Present everything from the row containing "howled [1051, 1213]" down to the row containing "Looking at the" as a Markdown table with the columns Number and Line, skipping blank lines.

- [DATA SHOWN]:
# # #

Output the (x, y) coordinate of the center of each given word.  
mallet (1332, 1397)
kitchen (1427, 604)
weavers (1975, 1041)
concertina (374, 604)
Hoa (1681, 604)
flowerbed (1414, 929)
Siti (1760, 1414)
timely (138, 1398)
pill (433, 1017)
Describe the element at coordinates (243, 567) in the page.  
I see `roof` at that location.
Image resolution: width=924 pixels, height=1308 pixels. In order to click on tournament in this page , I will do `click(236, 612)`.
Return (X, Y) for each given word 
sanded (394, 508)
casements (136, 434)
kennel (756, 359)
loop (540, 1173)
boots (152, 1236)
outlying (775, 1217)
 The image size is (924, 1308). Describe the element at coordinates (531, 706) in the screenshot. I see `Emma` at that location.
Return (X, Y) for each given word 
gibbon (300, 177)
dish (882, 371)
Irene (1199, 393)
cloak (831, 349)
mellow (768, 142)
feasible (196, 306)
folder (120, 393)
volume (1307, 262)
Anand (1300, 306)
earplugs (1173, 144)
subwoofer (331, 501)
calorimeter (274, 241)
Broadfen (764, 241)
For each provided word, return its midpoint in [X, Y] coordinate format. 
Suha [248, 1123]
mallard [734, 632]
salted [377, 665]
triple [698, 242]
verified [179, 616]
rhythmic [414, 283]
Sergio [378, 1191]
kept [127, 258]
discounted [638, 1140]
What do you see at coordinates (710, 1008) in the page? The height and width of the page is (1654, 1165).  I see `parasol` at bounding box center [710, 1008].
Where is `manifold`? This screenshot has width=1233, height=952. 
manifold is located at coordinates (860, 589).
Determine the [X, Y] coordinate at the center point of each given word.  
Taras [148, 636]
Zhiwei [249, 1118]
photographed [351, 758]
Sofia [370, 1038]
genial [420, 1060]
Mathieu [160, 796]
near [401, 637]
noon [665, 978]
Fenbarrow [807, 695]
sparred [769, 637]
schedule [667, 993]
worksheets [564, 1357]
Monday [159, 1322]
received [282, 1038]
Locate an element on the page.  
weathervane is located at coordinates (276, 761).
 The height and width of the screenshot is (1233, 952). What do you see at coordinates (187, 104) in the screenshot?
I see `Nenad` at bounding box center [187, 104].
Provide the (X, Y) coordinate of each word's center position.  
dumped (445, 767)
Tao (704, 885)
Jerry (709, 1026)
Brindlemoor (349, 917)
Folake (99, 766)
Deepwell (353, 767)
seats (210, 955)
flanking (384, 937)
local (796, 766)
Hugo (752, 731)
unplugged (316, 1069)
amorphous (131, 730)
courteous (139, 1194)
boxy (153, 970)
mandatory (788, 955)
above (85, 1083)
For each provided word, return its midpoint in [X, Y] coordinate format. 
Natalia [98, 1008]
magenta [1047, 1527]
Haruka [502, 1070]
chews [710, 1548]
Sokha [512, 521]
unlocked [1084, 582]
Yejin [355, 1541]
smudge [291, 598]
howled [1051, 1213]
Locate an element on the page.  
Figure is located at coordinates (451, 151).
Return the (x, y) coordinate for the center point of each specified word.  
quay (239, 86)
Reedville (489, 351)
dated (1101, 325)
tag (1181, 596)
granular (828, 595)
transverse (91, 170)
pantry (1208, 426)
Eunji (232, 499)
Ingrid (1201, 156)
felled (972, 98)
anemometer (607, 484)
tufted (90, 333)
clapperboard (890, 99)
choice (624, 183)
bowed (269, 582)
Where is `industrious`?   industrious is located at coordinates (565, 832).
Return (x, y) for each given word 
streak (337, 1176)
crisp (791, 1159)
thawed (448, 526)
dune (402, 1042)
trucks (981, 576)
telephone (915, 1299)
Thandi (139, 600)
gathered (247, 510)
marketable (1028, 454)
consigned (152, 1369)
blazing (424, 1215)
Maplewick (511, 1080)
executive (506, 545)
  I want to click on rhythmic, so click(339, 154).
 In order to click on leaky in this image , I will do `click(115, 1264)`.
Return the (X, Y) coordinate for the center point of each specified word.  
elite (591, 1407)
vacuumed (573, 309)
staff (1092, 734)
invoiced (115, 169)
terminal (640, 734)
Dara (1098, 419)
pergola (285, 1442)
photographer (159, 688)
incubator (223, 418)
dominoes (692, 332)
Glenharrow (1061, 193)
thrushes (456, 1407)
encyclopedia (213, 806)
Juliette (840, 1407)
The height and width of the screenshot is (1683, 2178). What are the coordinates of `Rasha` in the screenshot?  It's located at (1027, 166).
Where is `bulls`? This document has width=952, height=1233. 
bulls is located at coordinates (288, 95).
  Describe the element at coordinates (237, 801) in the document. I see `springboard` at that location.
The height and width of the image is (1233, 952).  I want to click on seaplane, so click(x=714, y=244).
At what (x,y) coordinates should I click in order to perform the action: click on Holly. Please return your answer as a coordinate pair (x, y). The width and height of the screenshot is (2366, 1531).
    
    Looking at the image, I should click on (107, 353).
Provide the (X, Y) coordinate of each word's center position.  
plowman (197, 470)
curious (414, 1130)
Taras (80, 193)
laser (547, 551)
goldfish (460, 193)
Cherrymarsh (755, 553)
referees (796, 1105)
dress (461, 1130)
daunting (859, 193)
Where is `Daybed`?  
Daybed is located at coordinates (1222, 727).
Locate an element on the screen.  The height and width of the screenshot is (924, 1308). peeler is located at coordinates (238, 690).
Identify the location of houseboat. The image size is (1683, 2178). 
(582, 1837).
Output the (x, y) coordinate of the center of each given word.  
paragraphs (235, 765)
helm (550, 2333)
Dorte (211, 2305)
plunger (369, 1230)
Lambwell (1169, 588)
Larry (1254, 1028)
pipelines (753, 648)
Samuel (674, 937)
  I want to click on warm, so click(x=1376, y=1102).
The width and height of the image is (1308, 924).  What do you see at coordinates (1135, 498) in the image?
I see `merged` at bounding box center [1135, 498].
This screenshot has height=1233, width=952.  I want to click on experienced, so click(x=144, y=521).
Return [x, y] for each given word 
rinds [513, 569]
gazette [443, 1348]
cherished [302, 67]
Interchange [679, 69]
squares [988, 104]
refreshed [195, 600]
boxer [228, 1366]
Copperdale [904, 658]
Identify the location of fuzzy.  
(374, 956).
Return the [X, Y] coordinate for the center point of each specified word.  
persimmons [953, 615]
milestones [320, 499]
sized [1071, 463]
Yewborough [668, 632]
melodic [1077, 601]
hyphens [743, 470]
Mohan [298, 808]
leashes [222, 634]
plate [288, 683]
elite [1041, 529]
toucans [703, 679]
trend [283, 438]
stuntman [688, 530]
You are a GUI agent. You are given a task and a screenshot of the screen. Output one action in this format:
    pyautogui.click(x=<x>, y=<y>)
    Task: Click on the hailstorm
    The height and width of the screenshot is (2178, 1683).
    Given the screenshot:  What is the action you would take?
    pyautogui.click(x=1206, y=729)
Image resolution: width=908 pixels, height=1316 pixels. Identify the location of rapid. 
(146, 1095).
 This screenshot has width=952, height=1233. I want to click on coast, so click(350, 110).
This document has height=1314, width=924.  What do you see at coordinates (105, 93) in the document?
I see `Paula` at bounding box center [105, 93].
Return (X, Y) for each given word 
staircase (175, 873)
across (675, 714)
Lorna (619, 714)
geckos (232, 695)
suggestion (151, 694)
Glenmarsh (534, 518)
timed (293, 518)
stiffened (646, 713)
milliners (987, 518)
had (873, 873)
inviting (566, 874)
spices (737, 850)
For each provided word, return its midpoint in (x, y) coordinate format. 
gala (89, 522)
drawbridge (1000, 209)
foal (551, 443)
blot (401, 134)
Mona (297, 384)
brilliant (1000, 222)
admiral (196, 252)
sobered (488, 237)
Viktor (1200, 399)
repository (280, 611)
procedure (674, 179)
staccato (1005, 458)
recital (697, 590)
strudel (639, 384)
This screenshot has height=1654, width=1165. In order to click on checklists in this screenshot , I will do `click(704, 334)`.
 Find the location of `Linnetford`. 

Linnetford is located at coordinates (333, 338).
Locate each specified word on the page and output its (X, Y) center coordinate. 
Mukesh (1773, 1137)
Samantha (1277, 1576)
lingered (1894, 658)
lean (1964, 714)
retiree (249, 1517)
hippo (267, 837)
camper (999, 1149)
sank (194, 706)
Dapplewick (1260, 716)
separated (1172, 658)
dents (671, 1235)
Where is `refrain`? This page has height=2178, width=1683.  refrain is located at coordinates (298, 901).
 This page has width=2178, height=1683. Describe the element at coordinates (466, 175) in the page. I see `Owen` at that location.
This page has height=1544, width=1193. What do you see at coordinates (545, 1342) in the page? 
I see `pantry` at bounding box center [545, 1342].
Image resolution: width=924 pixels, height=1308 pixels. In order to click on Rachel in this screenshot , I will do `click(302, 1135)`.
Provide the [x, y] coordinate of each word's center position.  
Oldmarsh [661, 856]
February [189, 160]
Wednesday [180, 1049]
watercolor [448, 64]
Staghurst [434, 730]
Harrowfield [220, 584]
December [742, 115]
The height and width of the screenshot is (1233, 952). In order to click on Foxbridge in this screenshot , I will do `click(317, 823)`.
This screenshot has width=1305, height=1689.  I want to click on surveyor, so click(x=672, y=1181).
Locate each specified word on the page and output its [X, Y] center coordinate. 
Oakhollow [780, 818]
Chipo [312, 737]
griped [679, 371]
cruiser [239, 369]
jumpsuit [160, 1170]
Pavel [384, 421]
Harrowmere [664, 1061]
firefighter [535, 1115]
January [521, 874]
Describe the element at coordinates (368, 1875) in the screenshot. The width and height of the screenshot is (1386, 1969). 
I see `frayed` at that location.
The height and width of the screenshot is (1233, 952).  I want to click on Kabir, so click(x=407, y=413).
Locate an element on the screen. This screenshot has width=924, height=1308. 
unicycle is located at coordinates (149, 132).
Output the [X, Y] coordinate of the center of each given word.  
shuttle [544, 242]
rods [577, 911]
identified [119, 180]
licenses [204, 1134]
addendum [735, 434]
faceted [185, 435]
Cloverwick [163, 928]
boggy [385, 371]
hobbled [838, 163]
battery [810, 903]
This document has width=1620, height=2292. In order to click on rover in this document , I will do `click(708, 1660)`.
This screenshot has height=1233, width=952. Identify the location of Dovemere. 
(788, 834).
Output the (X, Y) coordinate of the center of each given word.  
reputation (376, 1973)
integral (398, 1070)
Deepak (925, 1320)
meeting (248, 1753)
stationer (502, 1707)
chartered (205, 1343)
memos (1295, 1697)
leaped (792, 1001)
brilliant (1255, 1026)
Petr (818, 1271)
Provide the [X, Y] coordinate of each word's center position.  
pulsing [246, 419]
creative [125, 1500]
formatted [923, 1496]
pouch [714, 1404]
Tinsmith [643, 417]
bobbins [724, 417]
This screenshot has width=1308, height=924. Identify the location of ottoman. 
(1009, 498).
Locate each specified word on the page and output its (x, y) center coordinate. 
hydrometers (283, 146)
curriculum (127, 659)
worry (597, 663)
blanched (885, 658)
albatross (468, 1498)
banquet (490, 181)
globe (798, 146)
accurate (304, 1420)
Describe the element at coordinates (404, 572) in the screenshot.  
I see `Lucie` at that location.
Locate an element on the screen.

# # #

- [ANSWER BELOW]:
| Number | Line |
|---|---|
| 1 | howled [1051, 1213] |
| 2 | Locate an element on the page.   |
| 3 | Figure is located at coordinates (451, 151). |
| 4 | Return the (x, y) coordinate for the center point of each specified word.   |
| 5 | quay (239, 86) |
| 6 | Reedville (489, 351) |
| 7 | dated (1101, 325) |
| 8 | tag (1181, 596) |
| 9 | granular (828, 595) |
| 10 | transverse (91, 170) |
| 11 | pantry (1208, 426) |
| 12 | Eunji (232, 499) |
| 13 | Ingrid (1201, 156) |
| 14 | felled (972, 98) |
| 15 | anemometer (607, 484) |
| 16 | tufted (90, 333) |
| 17 | clapperboard (890, 99) |
| 18 | choice (624, 183) |
| 19 | bowed (269, 582) |
| 20 | Where is `industrious`?   industrious is located at coordinates (565, 832). |
| 21 | Return (x, y) for each given word  |
| 22 | streak (337, 1176) |
| 23 | crisp (791, 1159) |
| 24 | thawed (448, 526) |
| 25 | dune (402, 1042) |
| 26 | trucks (981, 576) |
| 27 | telephone (915, 1299) |
| 28 | Thandi (139, 600) |
| 29 | gathered (247, 510) |
| 30 | marketable (1028, 454) |
| 31 | consigned (152, 1369) |
| 32 | blazing (424, 1215) |
| 33 | Maplewick (511, 1080) |
| 34 | executive (506, 545) |
| 35 |   I want to click on rhythmic, so click(339, 154). |
| 36 |  In order to click on leaky in this image , I will do `click(115, 1264)`. |
| 37 | Return the (X, Y) coordinate for the center point of each specified word.   |
| 38 | elite (591, 1407) |
| 39 | vacuumed (573, 309) |
| 40 | staff (1092, 734) |
| 41 | invoiced (115, 169) |
| 42 | terminal (640, 734) |
| 43 | Dara (1098, 419) |
| 44 | pergola (285, 1442) |
| 45 | photographer (159, 688) |
| 46 | incubator (223, 418) |
| 47 | dominoes (692, 332) |
| 48 | Glenharrow (1061, 193) |
| 49 | thrushes (456, 1407) |
| 50 | encyclopedia (213, 806) |
| 51 | Juliette (840, 1407) |
| 52 | The height and width of the screenshot is (1683, 2178). What are the coordinates of `Rasha` in the screenshot?  It's located at (1027, 166). |
| 53 | Where is `bulls`? This document has width=952, height=1233.  |
| 54 | bulls is located at coordinates (288, 95). |
| 55 |   Describe the element at coordinates (237, 801) in the document. I see `springboard` at that location. |
| 56 | The height and width of the image is (1233, 952).  I want to click on seaplane, so click(x=714, y=244). |
| 57 | At what (x,y) coordinates should I click in order to perform the action: click on Holly. Please return your answer as a coordinate pair (x, y). The width and height of the screenshot is (2366, 1531). |
| 58 |     Looking at the image, I should click on (107, 353). |